Segment Start: Given data

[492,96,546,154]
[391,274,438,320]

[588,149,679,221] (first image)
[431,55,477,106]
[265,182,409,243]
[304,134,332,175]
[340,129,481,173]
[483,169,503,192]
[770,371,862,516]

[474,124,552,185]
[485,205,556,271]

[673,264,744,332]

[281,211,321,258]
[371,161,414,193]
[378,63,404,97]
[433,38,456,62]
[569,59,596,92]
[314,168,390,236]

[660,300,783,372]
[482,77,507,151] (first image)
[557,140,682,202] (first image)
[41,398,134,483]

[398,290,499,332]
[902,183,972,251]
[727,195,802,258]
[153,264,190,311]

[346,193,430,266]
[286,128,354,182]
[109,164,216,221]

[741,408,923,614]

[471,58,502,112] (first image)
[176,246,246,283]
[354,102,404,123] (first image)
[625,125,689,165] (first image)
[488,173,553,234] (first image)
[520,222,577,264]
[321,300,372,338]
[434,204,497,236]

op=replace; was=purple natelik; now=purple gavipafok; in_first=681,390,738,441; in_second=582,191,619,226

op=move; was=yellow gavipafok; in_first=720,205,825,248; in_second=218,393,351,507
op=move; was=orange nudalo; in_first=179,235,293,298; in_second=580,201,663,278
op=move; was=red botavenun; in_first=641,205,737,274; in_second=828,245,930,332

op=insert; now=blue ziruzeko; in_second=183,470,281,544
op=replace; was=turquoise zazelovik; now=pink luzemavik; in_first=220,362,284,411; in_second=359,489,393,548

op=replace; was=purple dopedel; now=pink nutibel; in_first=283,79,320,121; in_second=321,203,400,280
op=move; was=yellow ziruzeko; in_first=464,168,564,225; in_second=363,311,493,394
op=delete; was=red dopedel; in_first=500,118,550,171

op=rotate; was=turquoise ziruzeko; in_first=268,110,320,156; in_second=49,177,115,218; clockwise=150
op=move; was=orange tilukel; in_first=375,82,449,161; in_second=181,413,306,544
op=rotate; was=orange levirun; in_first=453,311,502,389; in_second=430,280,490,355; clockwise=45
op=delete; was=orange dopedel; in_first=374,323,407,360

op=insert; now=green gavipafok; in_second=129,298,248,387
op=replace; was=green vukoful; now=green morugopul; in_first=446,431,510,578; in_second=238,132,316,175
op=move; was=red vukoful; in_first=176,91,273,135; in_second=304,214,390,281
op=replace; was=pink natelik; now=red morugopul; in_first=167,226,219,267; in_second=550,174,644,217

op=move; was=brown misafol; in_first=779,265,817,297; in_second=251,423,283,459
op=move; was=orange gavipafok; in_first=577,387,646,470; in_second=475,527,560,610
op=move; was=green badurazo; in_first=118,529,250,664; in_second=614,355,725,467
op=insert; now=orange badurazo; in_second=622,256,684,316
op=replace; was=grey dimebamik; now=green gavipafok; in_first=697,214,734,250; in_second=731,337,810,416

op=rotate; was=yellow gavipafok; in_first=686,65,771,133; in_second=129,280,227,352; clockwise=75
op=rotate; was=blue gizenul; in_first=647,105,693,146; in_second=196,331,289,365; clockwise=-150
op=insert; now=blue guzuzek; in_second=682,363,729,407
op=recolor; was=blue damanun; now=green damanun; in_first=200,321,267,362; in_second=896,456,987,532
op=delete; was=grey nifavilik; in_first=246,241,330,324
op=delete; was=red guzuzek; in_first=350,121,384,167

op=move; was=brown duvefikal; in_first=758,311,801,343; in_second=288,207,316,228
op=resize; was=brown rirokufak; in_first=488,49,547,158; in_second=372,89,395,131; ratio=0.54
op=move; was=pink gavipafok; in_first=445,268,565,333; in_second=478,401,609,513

Segment End: Given data

Exercise prompt
Would you reproduce the whole listing exactly as it stands?

Reply to the exercise
[492,96,546,154]
[391,274,438,320]

[588,149,679,221] (first image)
[431,55,477,106]
[265,182,409,243]
[304,134,332,175]
[340,129,481,173]
[483,169,503,192]
[770,371,862,516]

[474,124,552,185]
[485,205,556,271]

[673,264,744,332]

[281,211,321,258]
[371,161,414,193]
[378,63,404,97]
[433,38,456,62]
[569,59,596,92]
[314,168,390,236]

[660,300,783,372]
[482,77,507,151] (first image)
[557,140,682,202] (first image)
[41,398,134,483]

[398,290,499,332]
[902,183,972,251]
[727,195,802,258]
[153,264,190,311]

[346,193,430,266]
[286,128,354,182]
[109,164,216,221]

[741,408,923,614]

[471,58,502,112] (first image)
[176,246,246,283]
[354,102,404,123] (first image)
[625,125,689,165] (first image)
[488,173,553,234] (first image)
[520,222,577,264]
[321,300,372,338]
[434,204,497,236]

op=replace; was=purple natelik; now=purple gavipafok; in_first=681,390,738,441; in_second=582,191,619,226

op=move; was=yellow gavipafok; in_first=720,205,825,248; in_second=218,393,351,507
op=move; was=orange nudalo; in_first=179,235,293,298; in_second=580,201,663,278
op=move; was=red botavenun; in_first=641,205,737,274; in_second=828,245,930,332

op=insert; now=blue ziruzeko; in_second=183,470,281,544
op=replace; was=turquoise zazelovik; now=pink luzemavik; in_first=220,362,284,411; in_second=359,489,393,548

op=replace; was=purple dopedel; now=pink nutibel; in_first=283,79,320,121; in_second=321,203,400,280
op=move; was=yellow ziruzeko; in_first=464,168,564,225; in_second=363,311,493,394
op=delete; was=red dopedel; in_first=500,118,550,171

op=rotate; was=turquoise ziruzeko; in_first=268,110,320,156; in_second=49,177,115,218; clockwise=150
op=move; was=orange tilukel; in_first=375,82,449,161; in_second=181,413,306,544
op=rotate; was=orange levirun; in_first=453,311,502,389; in_second=430,280,490,355; clockwise=45
op=delete; was=orange dopedel; in_first=374,323,407,360

op=insert; now=green gavipafok; in_second=129,298,248,387
op=replace; was=green vukoful; now=green morugopul; in_first=446,431,510,578; in_second=238,132,316,175
op=move; was=red vukoful; in_first=176,91,273,135; in_second=304,214,390,281
op=replace; was=pink natelik; now=red morugopul; in_first=167,226,219,267; in_second=550,174,644,217

op=move; was=brown misafol; in_first=779,265,817,297; in_second=251,423,283,459
op=move; was=orange gavipafok; in_first=577,387,646,470; in_second=475,527,560,610
op=move; was=green badurazo; in_first=118,529,250,664; in_second=614,355,725,467
op=insert; now=orange badurazo; in_second=622,256,684,316
op=replace; was=grey dimebamik; now=green gavipafok; in_first=697,214,734,250; in_second=731,337,810,416

op=rotate; was=yellow gavipafok; in_first=686,65,771,133; in_second=129,280,227,352; clockwise=75
op=rotate; was=blue gizenul; in_first=647,105,693,146; in_second=196,331,289,365; clockwise=-150
op=insert; now=blue guzuzek; in_second=682,363,729,407
op=recolor; was=blue damanun; now=green damanun; in_first=200,321,267,362; in_second=896,456,987,532
op=delete; was=grey nifavilik; in_first=246,241,330,324
op=delete; was=red guzuzek; in_first=350,121,384,167

op=move; was=brown duvefikal; in_first=758,311,801,343; in_second=288,207,316,228
op=resize; was=brown rirokufak; in_first=488,49,547,158; in_second=372,89,395,131; ratio=0.54
op=move; was=pink gavipafok; in_first=445,268,565,333; in_second=478,401,609,513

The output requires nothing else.